Scene images with change listings
========================================================================
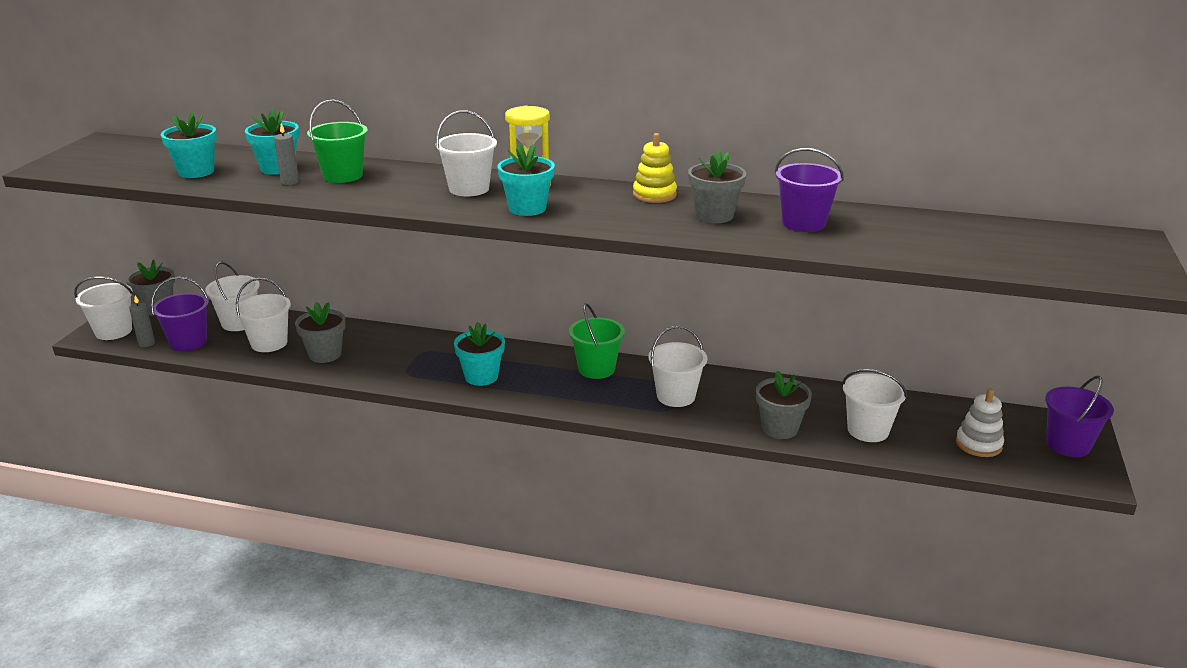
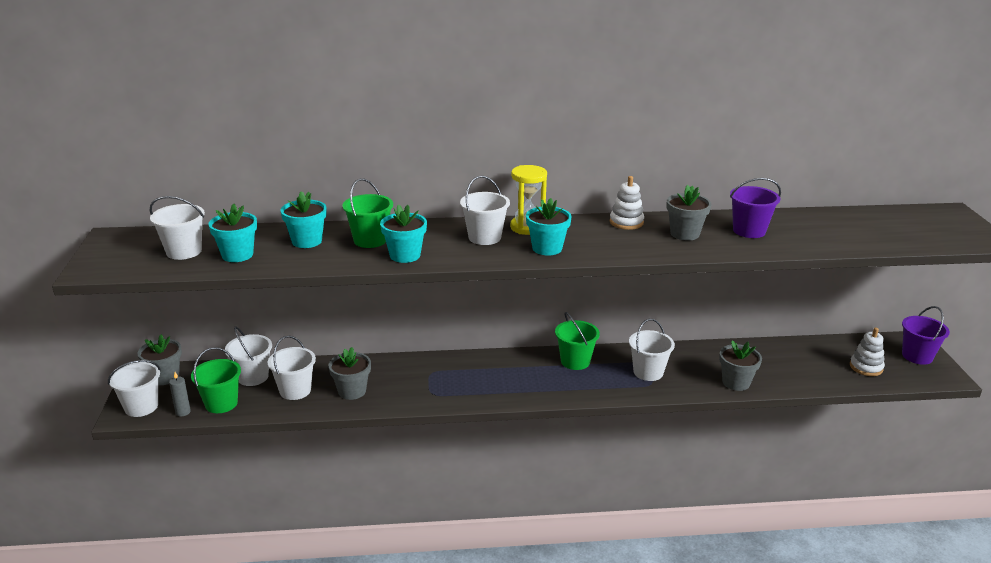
camera: 20 degrees left, 0 degrees up
(188, 342) = (221, 403): purple bucket -> green bucket
(290, 182) = (331, 253): grey candle -> none
(481, 376) = (494, 385): turquoise flower pot -> turquoise flower pot (405, 255)
(654, 195) = (626, 222): yellow stacking toy -> white stacking toy
(868, 430) = (792, 372): white bucket -> white bucket (184, 251)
========================================================================
### What to do
In the records shown above, how many lines include the word "bucket"? Answer with the number only.

### Output
2